● **TASK DESCRIPTION**: Transcribe the records that follow in their entirety, omitting any pictures.

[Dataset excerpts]

##############################

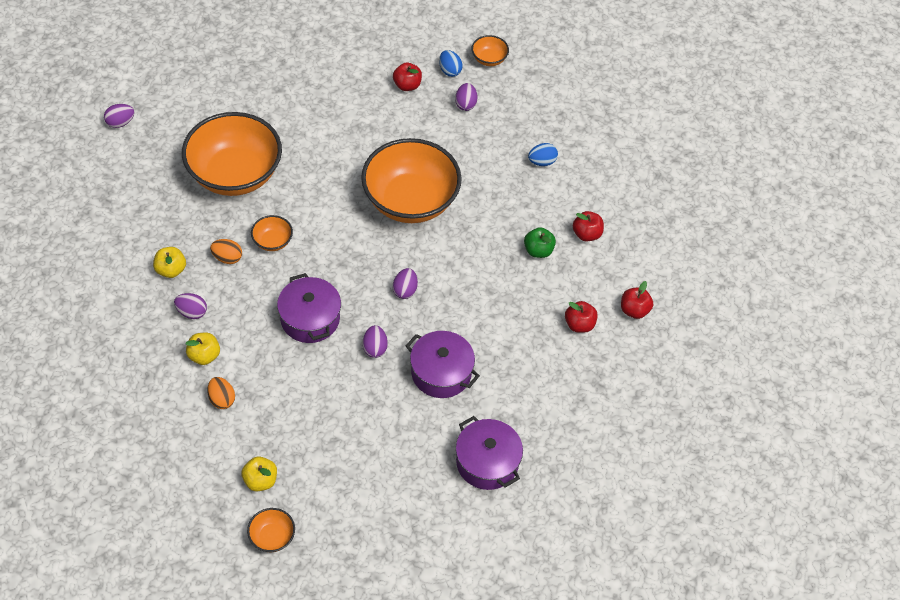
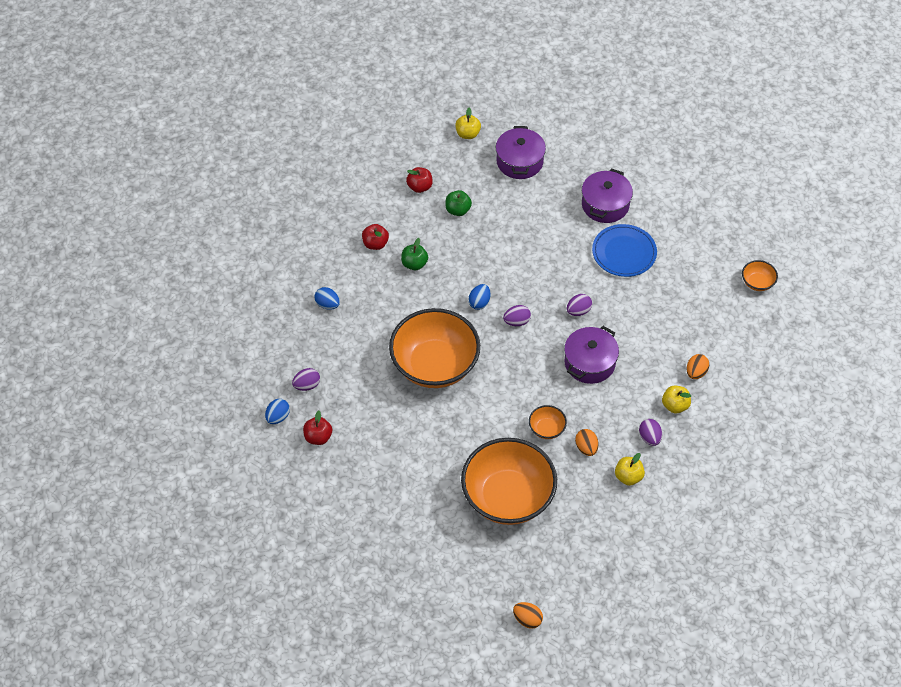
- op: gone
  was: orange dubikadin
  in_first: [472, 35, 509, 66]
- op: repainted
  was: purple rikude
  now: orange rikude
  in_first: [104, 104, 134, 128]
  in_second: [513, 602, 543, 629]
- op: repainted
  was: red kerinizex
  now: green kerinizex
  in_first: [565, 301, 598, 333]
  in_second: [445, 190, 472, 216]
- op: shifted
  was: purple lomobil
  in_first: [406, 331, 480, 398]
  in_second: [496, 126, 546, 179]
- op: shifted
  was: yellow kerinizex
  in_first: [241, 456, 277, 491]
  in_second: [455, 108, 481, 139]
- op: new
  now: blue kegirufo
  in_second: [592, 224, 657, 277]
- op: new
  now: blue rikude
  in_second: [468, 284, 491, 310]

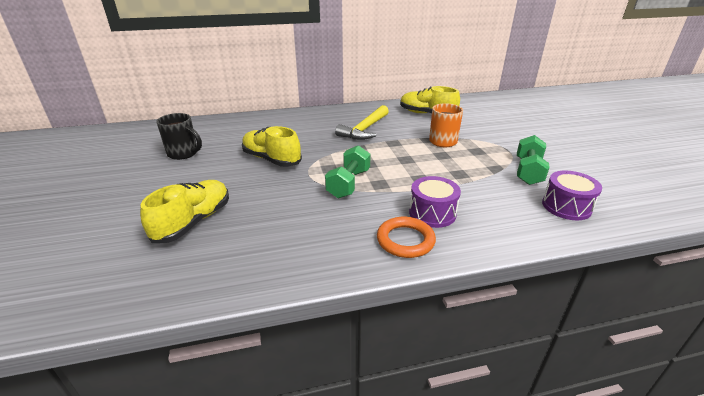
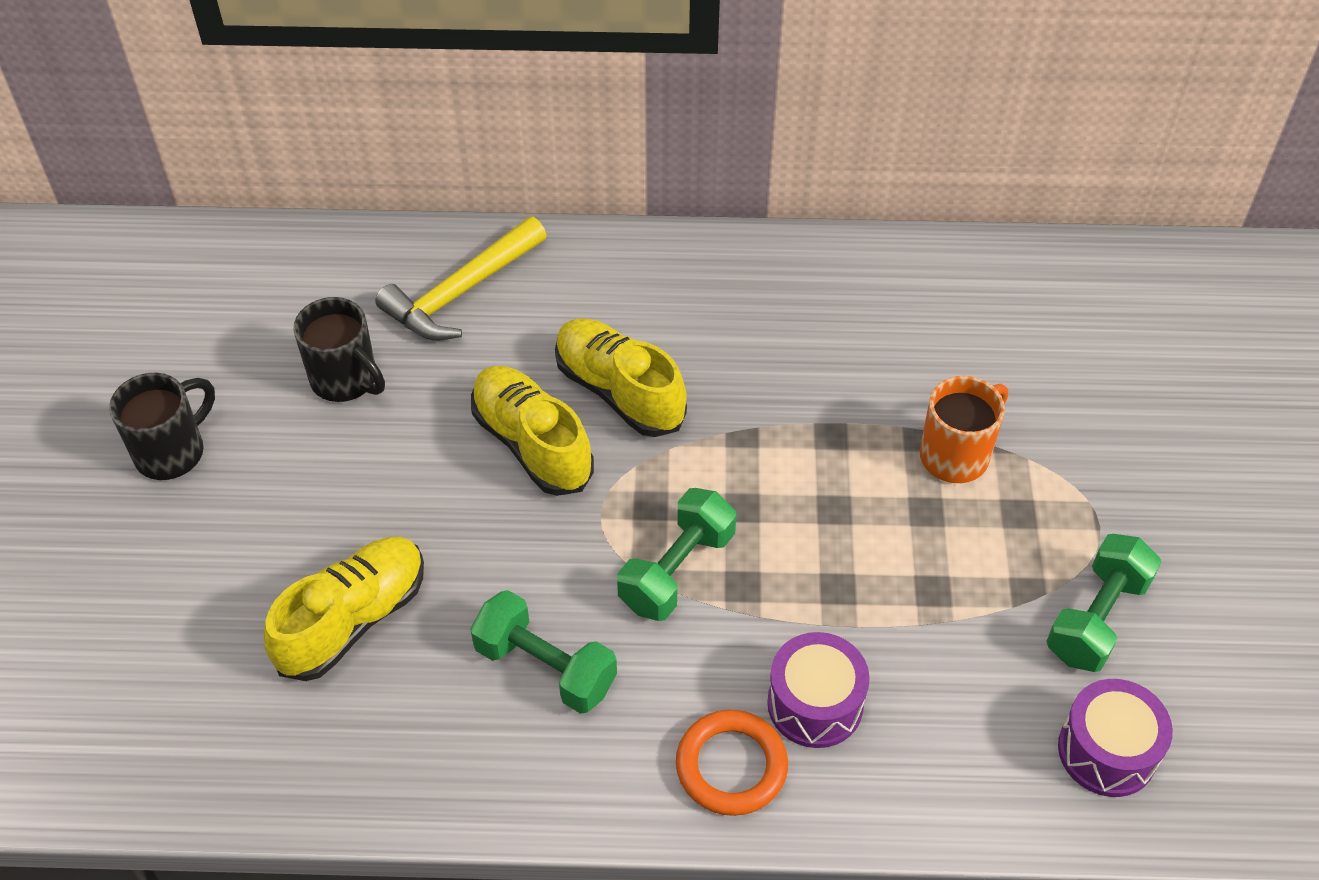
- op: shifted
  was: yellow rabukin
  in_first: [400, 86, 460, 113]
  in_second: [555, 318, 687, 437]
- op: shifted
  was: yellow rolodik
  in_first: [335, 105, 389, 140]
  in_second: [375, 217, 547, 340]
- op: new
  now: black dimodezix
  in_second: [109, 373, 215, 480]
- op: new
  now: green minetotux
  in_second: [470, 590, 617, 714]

##############################

● **EXERCISE RESPONSE**:
- op: gone
  was: orange dubikadin
  in_first: [472, 35, 509, 66]
- op: repainted
  was: purple rikude
  now: orange rikude
  in_first: [104, 104, 134, 128]
  in_second: [513, 602, 543, 629]
- op: repainted
  was: red kerinizex
  now: green kerinizex
  in_first: [565, 301, 598, 333]
  in_second: [445, 190, 472, 216]
- op: shifted
  was: purple lomobil
  in_first: [406, 331, 480, 398]
  in_second: [496, 126, 546, 179]
- op: shifted
  was: yellow kerinizex
  in_first: [241, 456, 277, 491]
  in_second: [455, 108, 481, 139]
- op: new
  now: blue kegirufo
  in_second: [592, 224, 657, 277]
- op: new
  now: blue rikude
  in_second: [468, 284, 491, 310]

- op: shifted
  was: yellow rabukin
  in_first: [400, 86, 460, 113]
  in_second: [555, 318, 687, 437]
- op: shifted
  was: yellow rolodik
  in_first: [335, 105, 389, 140]
  in_second: [375, 217, 547, 340]
- op: new
  now: black dimodezix
  in_second: [109, 373, 215, 480]
- op: new
  now: green minetotux
  in_second: [470, 590, 617, 714]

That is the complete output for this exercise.